(Study material)

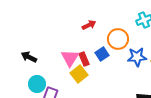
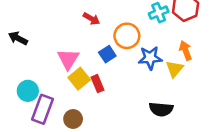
red arrow: (89, 25) -> (91, 19), turned 56
black arrow: (29, 57) -> (18, 38), moved
red rectangle: (84, 59) -> (98, 84), moved

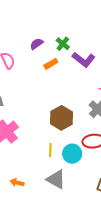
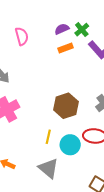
purple semicircle: (37, 44) -> (62, 29), moved

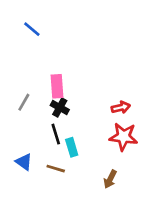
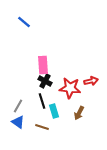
gray line: (24, 102) -> (18, 106), moved
red star: (123, 137) -> (70, 88), moved
brown arrow: (110, 179) -> (79, 113), moved

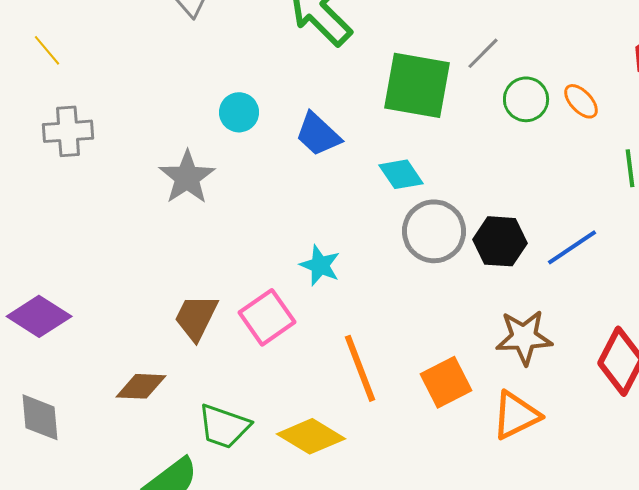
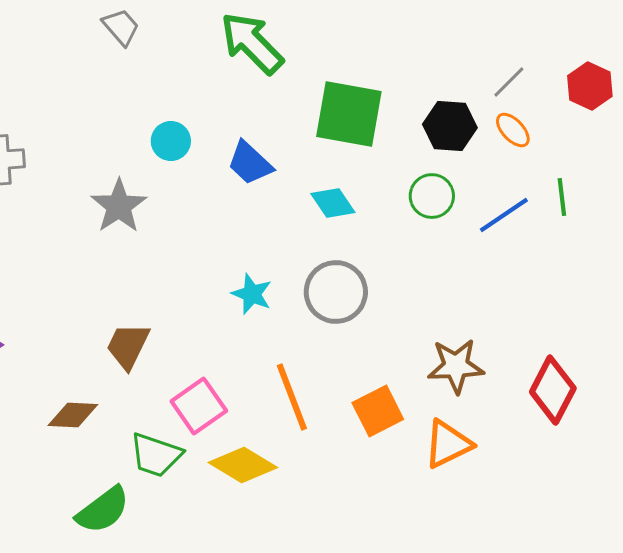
gray line: (483, 53) -> (509, 82), moved
green circle: (526, 99) -> (432, 196), moved
gray circle: (434, 231) -> (336, 292), moved
black hexagon: (500, 241) -> (450, 126), moved
blue line: (572, 247) -> (504, 215), moved
pink square: (267, 317) -> (199, 406), moved

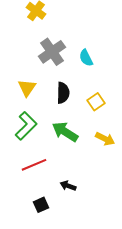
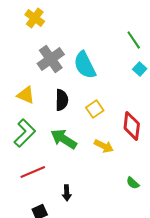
cyan semicircle: (86, 58) -> (85, 65), size x1.6
yellow triangle: (27, 88) -> (26, 95), turned -42
black arrow: (68, 186) -> (67, 193), turned -112

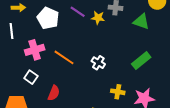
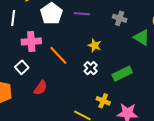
purple line: (78, 12) -> (82, 14), turned -42
yellow star: (98, 18) -> (95, 45), moved
green rectangle: (141, 61) -> (122, 74), moved

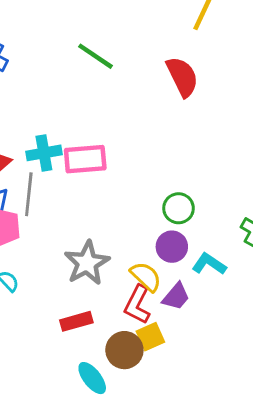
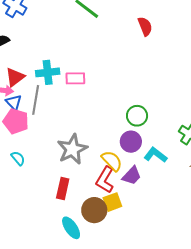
red semicircle: (182, 77) -> (145, 26), size x0.7
pink rectangle: (85, 159) -> (75, 78), size x0.7
red rectangle: (76, 321) -> (63, 188), turned -65

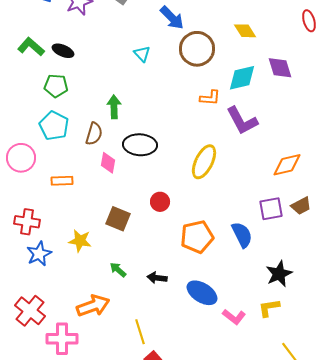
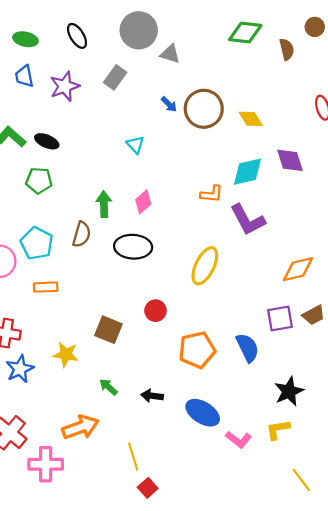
blue arrow: (172, 18) -> (169, 104), size x0.6
brown circle: (197, 49) -> (204, 109), moved
cyan pentagon: (54, 126) -> (37, 243), moved
pink diamond: (108, 163) -> (143, 202), moved, turned 40

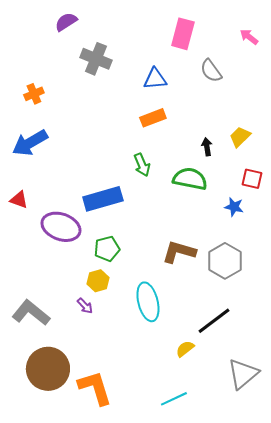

(End Study material)

→ **About this exercise**:
State how many lines in the records above contain the word "cyan", giving only the number.

→ **Your response**:
2